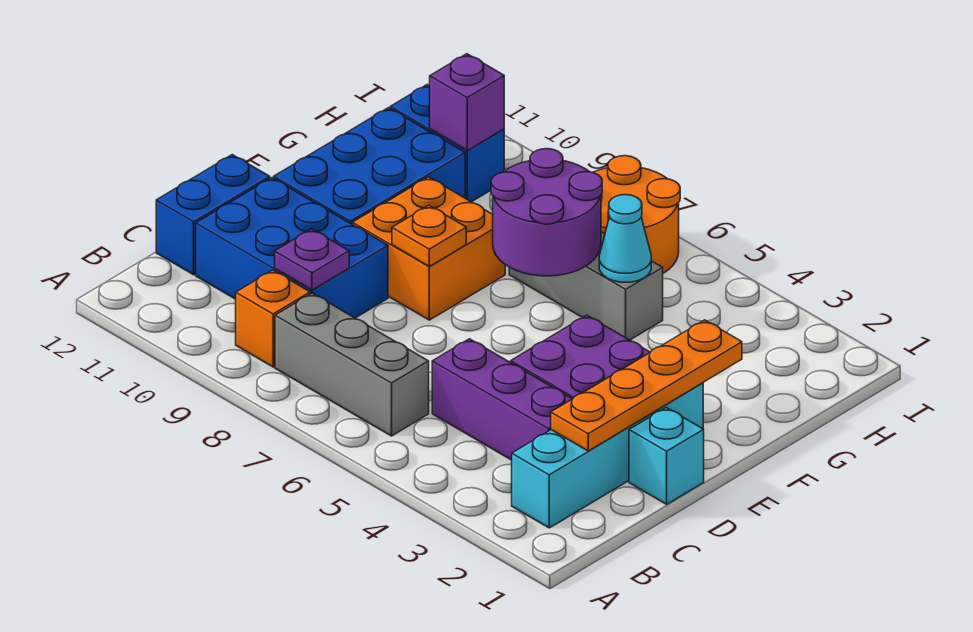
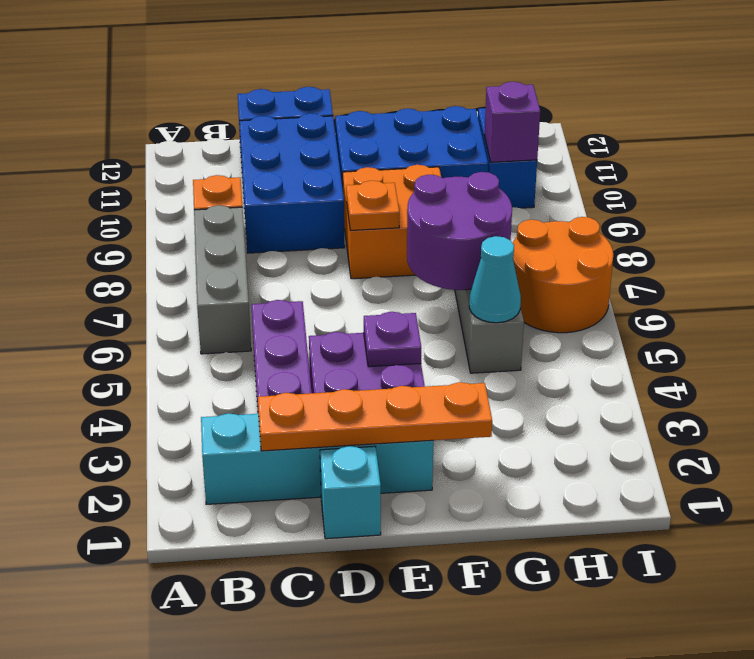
purple plate C9 level 2 -> purple plate E4 level 2

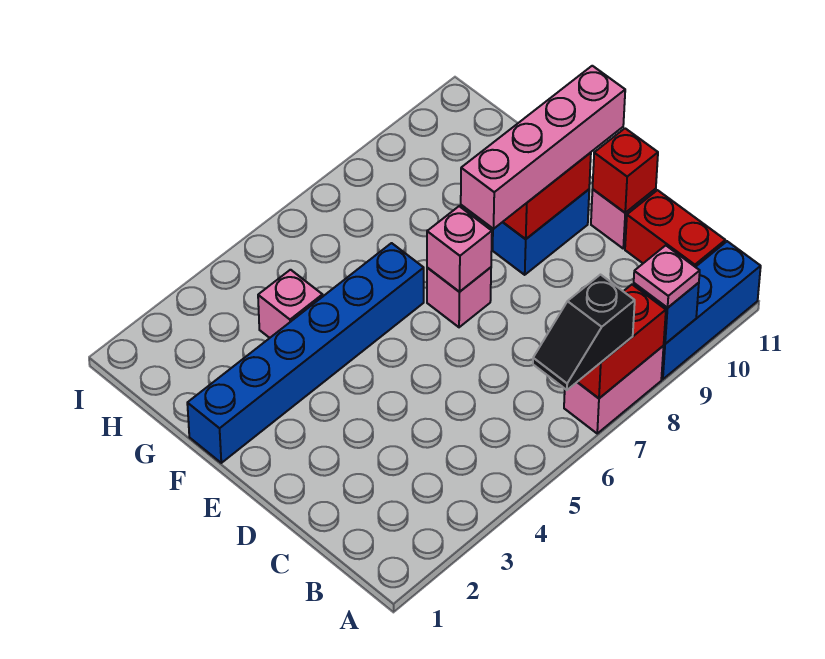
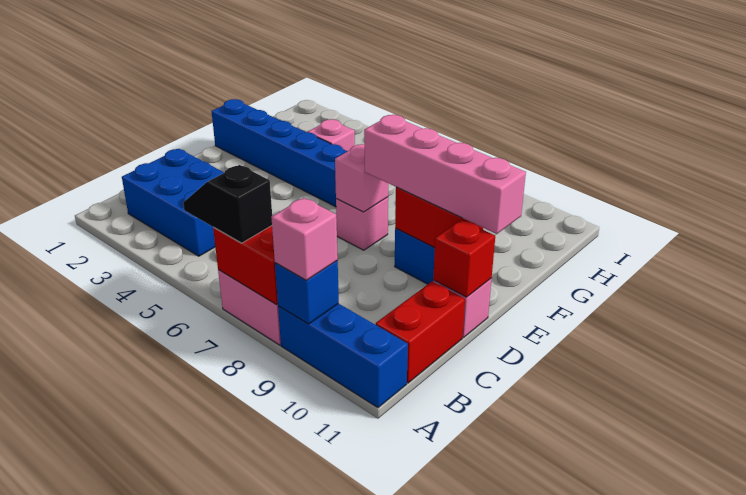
pink plate A9 level 3 -> pink brick A9 level 3
none -> blue brick B2:C4 level 1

◆ TRY IT:
Restate the whole listing above exactly, please, omitting every image.

◆ COMPLETED TASK:
purple plate C9 level 2 -> purple plate E4 level 2

pink plate A9 level 3 -> pink brick A9 level 3
none -> blue brick B2:C4 level 1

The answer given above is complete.